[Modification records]
#####

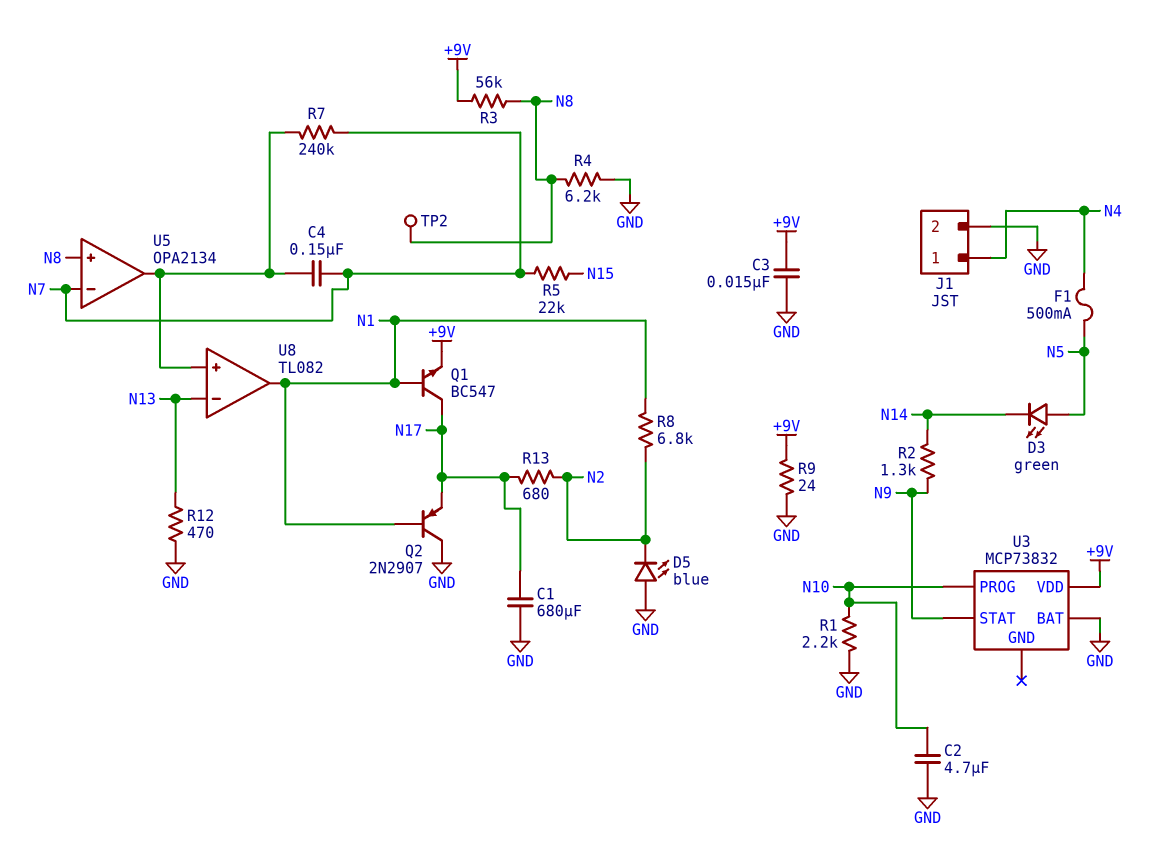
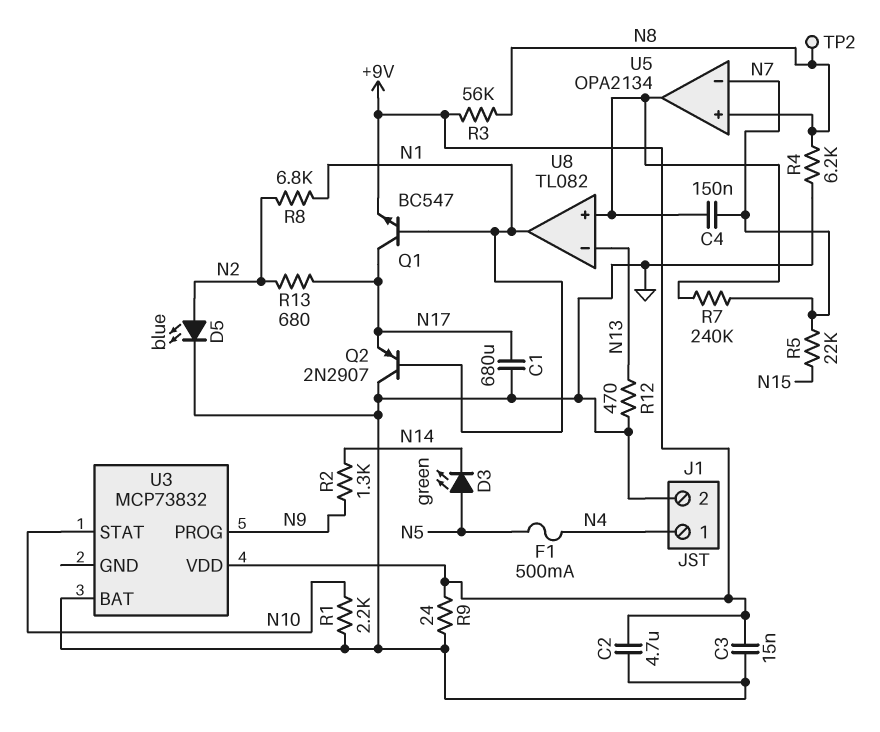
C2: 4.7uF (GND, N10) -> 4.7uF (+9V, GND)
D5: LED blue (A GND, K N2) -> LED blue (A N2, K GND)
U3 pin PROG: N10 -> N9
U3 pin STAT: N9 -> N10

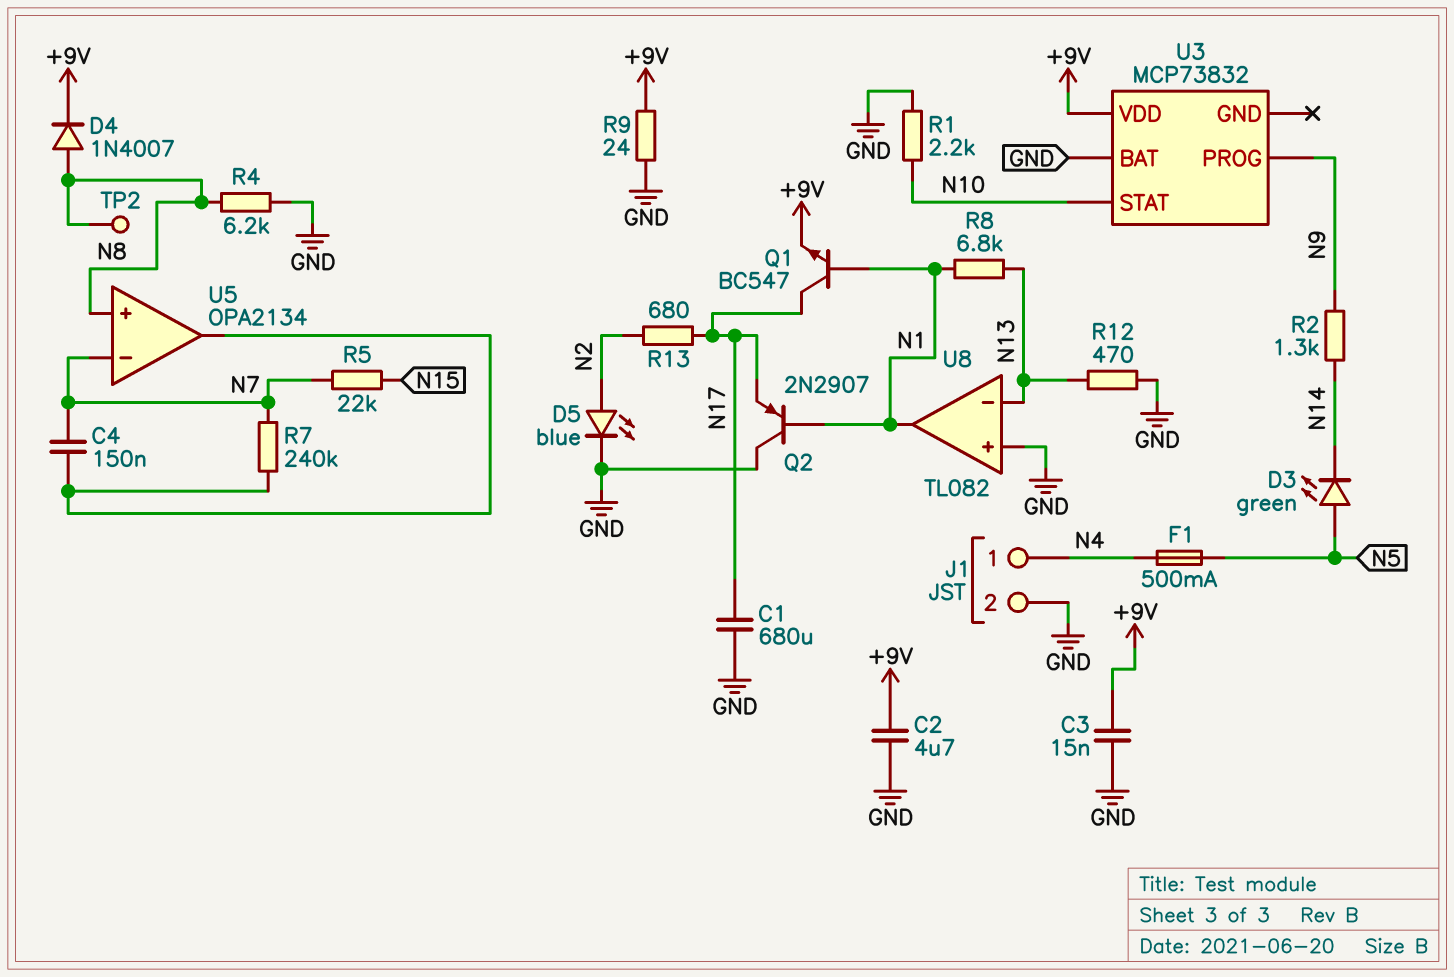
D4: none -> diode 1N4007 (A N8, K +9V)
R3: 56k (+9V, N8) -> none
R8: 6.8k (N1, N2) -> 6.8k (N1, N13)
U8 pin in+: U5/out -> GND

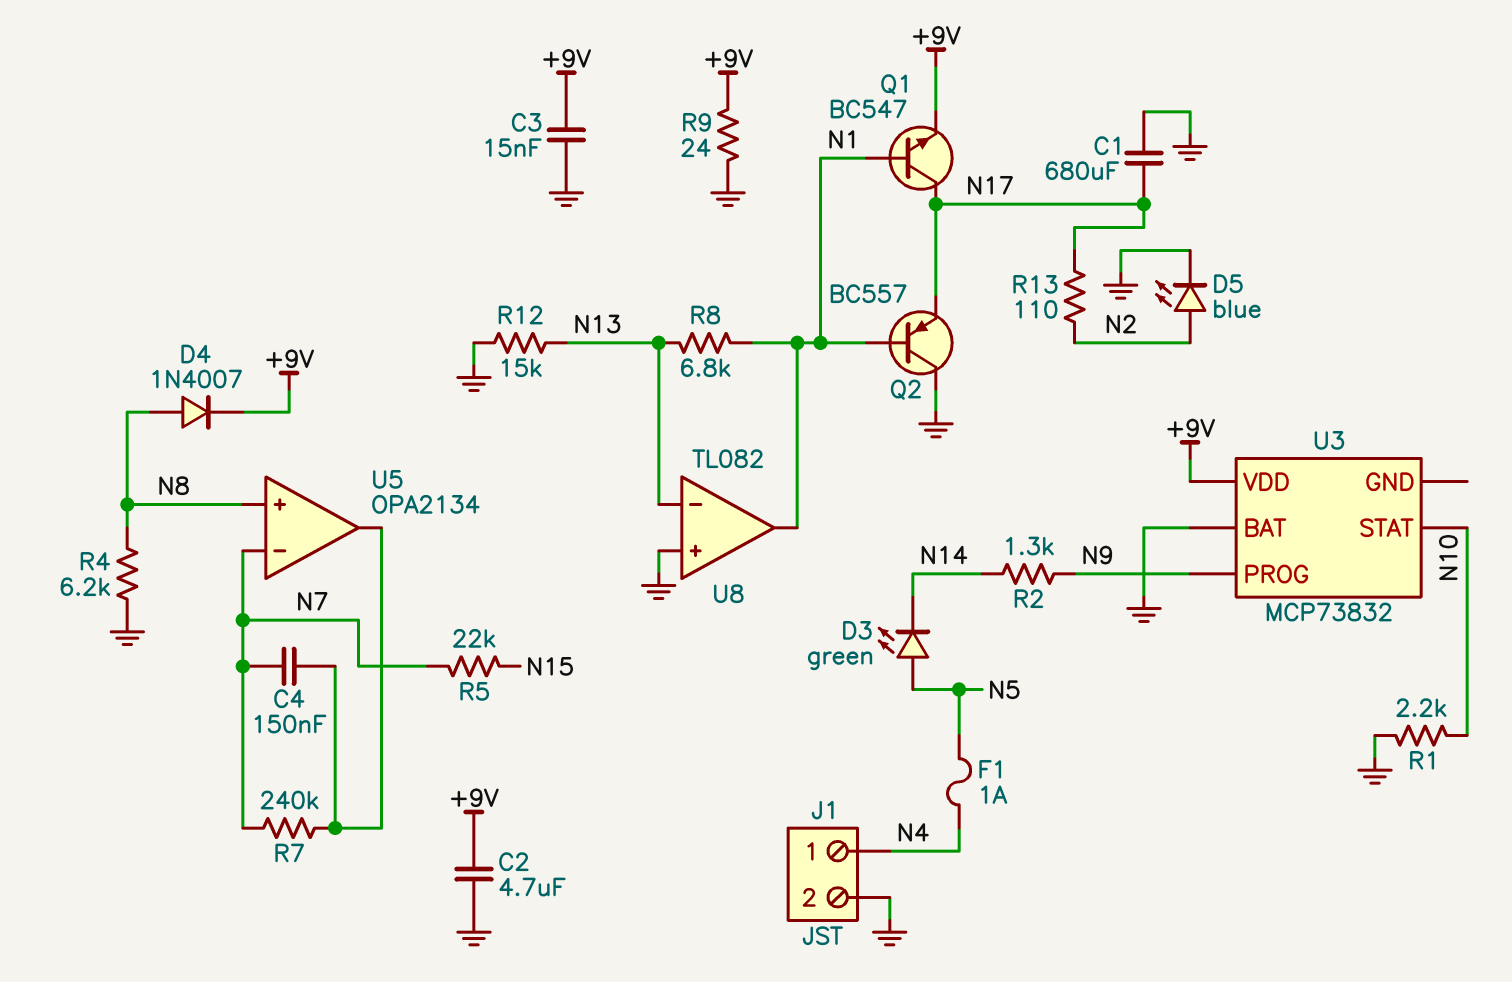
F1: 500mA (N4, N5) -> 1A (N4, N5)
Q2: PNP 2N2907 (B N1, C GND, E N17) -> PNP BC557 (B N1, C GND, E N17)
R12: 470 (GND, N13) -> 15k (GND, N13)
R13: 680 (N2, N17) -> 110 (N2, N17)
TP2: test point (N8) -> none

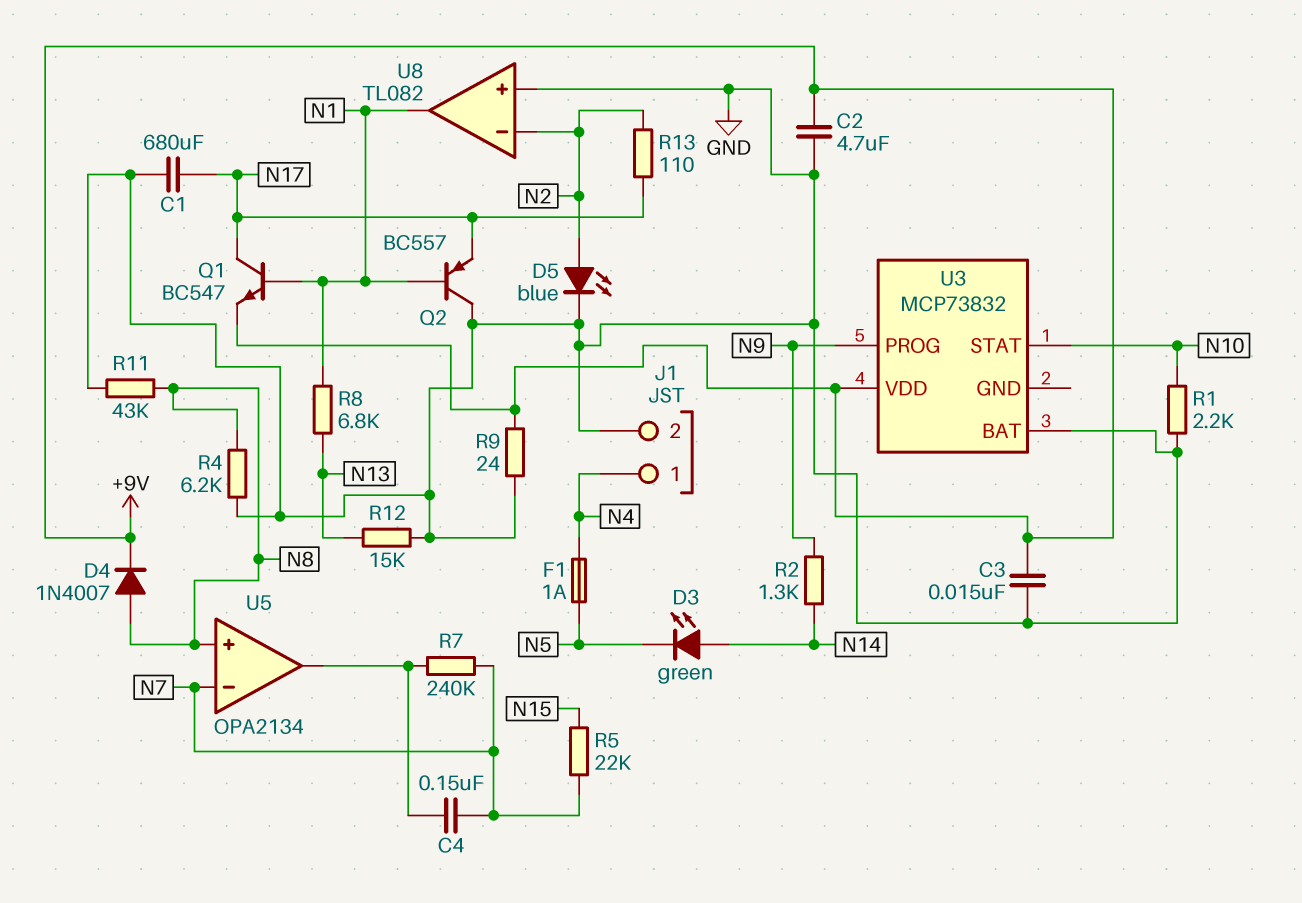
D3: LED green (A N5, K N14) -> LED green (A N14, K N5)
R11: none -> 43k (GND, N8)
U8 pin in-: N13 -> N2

#####

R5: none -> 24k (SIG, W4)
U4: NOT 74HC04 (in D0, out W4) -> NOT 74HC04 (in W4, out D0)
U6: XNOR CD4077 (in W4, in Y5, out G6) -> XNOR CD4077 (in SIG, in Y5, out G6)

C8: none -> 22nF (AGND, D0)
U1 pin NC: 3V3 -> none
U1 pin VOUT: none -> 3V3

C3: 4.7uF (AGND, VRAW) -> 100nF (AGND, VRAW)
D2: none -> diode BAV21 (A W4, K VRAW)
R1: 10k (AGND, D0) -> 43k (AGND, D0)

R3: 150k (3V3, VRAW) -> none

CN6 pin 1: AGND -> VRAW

#####

◆ Problem description
Look through the records above and report how many lines hold the word "VRAW", giving only the number.

◆ Response to this exercise
4